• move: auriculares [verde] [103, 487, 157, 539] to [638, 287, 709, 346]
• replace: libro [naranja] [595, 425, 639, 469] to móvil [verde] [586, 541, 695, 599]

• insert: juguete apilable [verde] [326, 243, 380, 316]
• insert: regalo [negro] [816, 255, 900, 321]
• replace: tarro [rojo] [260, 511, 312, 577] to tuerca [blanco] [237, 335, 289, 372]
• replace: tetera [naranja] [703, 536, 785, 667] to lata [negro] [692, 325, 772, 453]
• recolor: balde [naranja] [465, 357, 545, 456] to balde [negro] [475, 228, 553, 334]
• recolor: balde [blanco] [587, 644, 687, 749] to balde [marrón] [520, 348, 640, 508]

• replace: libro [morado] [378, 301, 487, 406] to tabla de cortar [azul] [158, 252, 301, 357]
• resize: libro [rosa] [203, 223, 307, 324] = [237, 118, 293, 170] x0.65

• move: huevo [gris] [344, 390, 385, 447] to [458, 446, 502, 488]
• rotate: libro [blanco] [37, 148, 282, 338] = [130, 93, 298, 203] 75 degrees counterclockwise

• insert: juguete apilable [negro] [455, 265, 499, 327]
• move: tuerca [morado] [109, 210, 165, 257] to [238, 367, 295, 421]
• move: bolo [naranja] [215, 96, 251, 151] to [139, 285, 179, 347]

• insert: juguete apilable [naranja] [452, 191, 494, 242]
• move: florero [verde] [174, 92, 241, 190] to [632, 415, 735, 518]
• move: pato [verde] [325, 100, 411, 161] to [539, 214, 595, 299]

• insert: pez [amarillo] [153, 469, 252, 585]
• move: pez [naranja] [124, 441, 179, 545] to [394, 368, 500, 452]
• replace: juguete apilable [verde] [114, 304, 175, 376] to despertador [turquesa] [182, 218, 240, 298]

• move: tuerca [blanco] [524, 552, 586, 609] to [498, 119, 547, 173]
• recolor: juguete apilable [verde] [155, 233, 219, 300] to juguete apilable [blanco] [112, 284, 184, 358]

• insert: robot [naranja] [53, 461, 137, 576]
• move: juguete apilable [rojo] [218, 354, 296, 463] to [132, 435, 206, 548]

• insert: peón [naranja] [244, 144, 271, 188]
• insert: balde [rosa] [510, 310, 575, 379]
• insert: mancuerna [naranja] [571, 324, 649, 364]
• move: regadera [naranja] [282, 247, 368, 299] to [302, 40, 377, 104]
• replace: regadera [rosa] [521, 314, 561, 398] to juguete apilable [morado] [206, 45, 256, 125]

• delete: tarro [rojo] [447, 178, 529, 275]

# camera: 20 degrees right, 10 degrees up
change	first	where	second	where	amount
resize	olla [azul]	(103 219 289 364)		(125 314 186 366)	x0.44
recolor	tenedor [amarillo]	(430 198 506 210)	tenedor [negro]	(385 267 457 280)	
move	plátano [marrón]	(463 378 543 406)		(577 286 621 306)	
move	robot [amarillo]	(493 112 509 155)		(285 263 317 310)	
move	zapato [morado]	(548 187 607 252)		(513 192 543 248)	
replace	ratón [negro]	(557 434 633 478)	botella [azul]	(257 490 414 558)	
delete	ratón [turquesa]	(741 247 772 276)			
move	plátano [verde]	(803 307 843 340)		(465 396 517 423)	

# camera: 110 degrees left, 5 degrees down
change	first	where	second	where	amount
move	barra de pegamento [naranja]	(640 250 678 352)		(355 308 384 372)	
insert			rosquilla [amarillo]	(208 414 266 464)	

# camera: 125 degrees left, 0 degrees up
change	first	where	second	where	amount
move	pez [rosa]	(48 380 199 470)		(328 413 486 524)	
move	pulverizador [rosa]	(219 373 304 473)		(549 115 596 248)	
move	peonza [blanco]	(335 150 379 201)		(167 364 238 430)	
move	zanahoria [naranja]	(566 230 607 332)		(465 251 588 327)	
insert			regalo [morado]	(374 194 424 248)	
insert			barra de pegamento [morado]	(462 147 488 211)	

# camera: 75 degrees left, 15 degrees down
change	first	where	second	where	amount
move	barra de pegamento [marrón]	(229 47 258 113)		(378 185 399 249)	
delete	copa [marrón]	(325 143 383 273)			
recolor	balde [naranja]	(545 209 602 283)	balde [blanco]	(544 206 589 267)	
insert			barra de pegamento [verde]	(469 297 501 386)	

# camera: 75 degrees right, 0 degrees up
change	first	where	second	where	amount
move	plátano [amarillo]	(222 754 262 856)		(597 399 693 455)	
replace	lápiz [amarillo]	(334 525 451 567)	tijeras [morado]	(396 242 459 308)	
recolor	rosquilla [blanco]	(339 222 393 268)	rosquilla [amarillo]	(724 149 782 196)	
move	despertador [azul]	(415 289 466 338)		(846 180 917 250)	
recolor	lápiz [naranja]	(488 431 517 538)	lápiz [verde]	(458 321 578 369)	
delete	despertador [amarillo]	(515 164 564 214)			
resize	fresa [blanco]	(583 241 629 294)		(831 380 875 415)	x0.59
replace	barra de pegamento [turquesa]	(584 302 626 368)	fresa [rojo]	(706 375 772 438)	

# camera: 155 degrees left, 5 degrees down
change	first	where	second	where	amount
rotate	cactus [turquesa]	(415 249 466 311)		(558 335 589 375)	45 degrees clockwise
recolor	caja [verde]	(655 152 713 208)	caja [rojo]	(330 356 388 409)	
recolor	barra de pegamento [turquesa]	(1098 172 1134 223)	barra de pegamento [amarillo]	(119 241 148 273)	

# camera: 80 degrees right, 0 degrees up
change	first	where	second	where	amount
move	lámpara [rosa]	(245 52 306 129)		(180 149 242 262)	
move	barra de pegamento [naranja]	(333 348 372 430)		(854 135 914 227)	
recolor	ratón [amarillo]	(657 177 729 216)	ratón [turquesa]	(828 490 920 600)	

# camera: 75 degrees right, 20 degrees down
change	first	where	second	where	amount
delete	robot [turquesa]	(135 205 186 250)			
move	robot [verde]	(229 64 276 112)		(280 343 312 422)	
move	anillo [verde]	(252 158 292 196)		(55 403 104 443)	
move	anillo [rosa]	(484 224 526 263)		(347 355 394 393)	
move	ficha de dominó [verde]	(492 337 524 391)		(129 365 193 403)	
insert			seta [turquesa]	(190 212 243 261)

--- --- ---

*Task details*.
Every entry above should be returned exactly as written.

*Solution*.
• move: auriculares [verde] [103, 487, 157, 539] to [638, 287, 709, 346]
• replace: libro [naranja] [595, 425, 639, 469] to móvil [verde] [586, 541, 695, 599]

• insert: juguete apilable [verde] [326, 243, 380, 316]
• insert: regalo [negro] [816, 255, 900, 321]
• replace: tarro [rojo] [260, 511, 312, 577] to tuerca [blanco] [237, 335, 289, 372]
• replace: tetera [naranja] [703, 536, 785, 667] to lata [negro] [692, 325, 772, 453]
• recolor: balde [naranja] [465, 357, 545, 456] to balde [negro] [475, 228, 553, 334]
• recolor: balde [blanco] [587, 644, 687, 749] to balde [marrón] [520, 348, 640, 508]

• replace: libro [morado] [378, 301, 487, 406] to tabla de cortar [azul] [158, 252, 301, 357]
• resize: libro [rosa] [203, 223, 307, 324] = [237, 118, 293, 170] x0.65

• move: huevo [gris] [344, 390, 385, 447] to [458, 446, 502, 488]
• rotate: libro [blanco] [37, 148, 282, 338] = [130, 93, 298, 203] 75 degrees counterclockwise

• insert: juguete apilable [negro] [455, 265, 499, 327]
• move: tuerca [morado] [109, 210, 165, 257] to [238, 367, 295, 421]
• move: bolo [naranja] [215, 96, 251, 151] to [139, 285, 179, 347]

• insert: juguete apilable [naranja] [452, 191, 494, 242]
• move: florero [verde] [174, 92, 241, 190] to [632, 415, 735, 518]
• move: pato [verde] [325, 100, 411, 161] to [539, 214, 595, 299]

• insert: pez [amarillo] [153, 469, 252, 585]
• move: pez [naranja] [124, 441, 179, 545] to [394, 368, 500, 452]
• replace: juguete apilable [verde] [114, 304, 175, 376] to despertador [turquesa] [182, 218, 240, 298]

• move: tuerca [blanco] [524, 552, 586, 609] to [498, 119, 547, 173]
• recolor: juguete apilable [verde] [155, 233, 219, 300] to juguete apilable [blanco] [112, 284, 184, 358]

• insert: robot [naranja] [53, 461, 137, 576]
• move: juguete apilable [rojo] [218, 354, 296, 463] to [132, 435, 206, 548]

• insert: peón [naranja] [244, 144, 271, 188]
• insert: balde [rosa] [510, 310, 575, 379]
• insert: mancuerna [naranja] [571, 324, 649, 364]
• move: regadera [naranja] [282, 247, 368, 299] to [302, 40, 377, 104]
• replace: regadera [rosa] [521, 314, 561, 398] to juguete apilable [morado] [206, 45, 256, 125]

• delete: tarro [rojo] [447, 178, 529, 275]

# camera: 20 degrees right, 10 degrees up
change	first	where	second	where	amount
resize	olla [azul]	(103 219 289 364)		(125 314 186 366)	x0.44
recolor	tenedor [amarillo]	(430 198 506 210)	tenedor [negro]	(385 267 457 280)	
move	plátano [marrón]	(463 378 543 406)		(577 286 621 306)	
move	robot [amarillo]	(493 112 509 155)		(285 263 317 310)	
move	zapato [morado]	(548 187 607 252)		(513 192 543 248)	
replace	ratón [negro]	(557 434 633 478)	botella [azul]	(257 490 414 558)	
delete	ratón [turquesa]	(741 247 772 276)			
move	plátano [verde]	(803 307 843 340)		(465 396 517 423)	

# camera: 110 degrees left, 5 degrees down
change	first	where	second	where	amount
move	barra de pegamento [naranja]	(640 250 678 352)		(355 308 384 372)	
insert			rosquilla [amarillo]	(208 414 266 464)	

# camera: 125 degrees left, 0 degrees up
change	first	where	second	where	amount
move	pez [rosa]	(48 380 199 470)		(328 413 486 524)	
move	pulverizador [rosa]	(219 373 304 473)		(549 115 596 248)	
move	peonza [blanco]	(335 150 379 201)		(167 364 238 430)	
move	zanahoria [naranja]	(566 230 607 332)		(465 251 588 327)	
insert			regalo [morado]	(374 194 424 248)	
insert			barra de pegamento [morado]	(462 147 488 211)	

# camera: 75 degrees left, 15 degrees down
change	first	where	second	where	amount
move	barra de pegamento [marrón]	(229 47 258 113)		(378 185 399 249)	
delete	copa [marrón]	(325 143 383 273)			
recolor	balde [naranja]	(545 209 602 283)	balde [blanco]	(544 206 589 267)	
insert			barra de pegamento [verde]	(469 297 501 386)	

# camera: 75 degrees right, 0 degrees up
change	first	where	second	where	amount
move	plátano [amarillo]	(222 754 262 856)		(597 399 693 455)	
replace	lápiz [amarillo]	(334 525 451 567)	tijeras [morado]	(396 242 459 308)	
recolor	rosquilla [blanco]	(339 222 393 268)	rosquilla [amarillo]	(724 149 782 196)	
move	despertador [azul]	(415 289 466 338)		(846 180 917 250)	
recolor	lápiz [naranja]	(488 431 517 538)	lápiz [verde]	(458 321 578 369)	
delete	despertador [amarillo]	(515 164 564 214)			
resize	fresa [blanco]	(583 241 629 294)		(831 380 875 415)	x0.59
replace	barra de pegamento [turquesa]	(584 302 626 368)	fresa [rojo]	(706 375 772 438)	

# camera: 155 degrees left, 5 degrees down
change	first	where	second	where	amount
rotate	cactus [turquesa]	(415 249 466 311)		(558 335 589 375)	45 degrees clockwise
recolor	caja [verde]	(655 152 713 208)	caja [rojo]	(330 356 388 409)	
recolor	barra de pegamento [turquesa]	(1098 172 1134 223)	barra de pegamento [amarillo]	(119 241 148 273)	

# camera: 80 degrees right, 0 degrees up
change	first	where	second	where	amount
move	lámpara [rosa]	(245 52 306 129)		(180 149 242 262)	
move	barra de pegamento [naranja]	(333 348 372 430)		(854 135 914 227)	
recolor	ratón [amarillo]	(657 177 729 216)	ratón [turquesa]	(828 490 920 600)	

# camera: 75 degrees right, 20 degrees down
change	first	where	second	where	amount
delete	robot [turquesa]	(135 205 186 250)			
move	robot [verde]	(229 64 276 112)		(280 343 312 422)	
move	anillo [verde]	(252 158 292 196)		(55 403 104 443)	
move	anillo [rosa]	(484 224 526 263)		(347 355 394 393)	
move	ficha de dominó [verde]	(492 337 524 391)		(129 365 193 403)	
insert			seta [turquesa]	(190 212 243 261)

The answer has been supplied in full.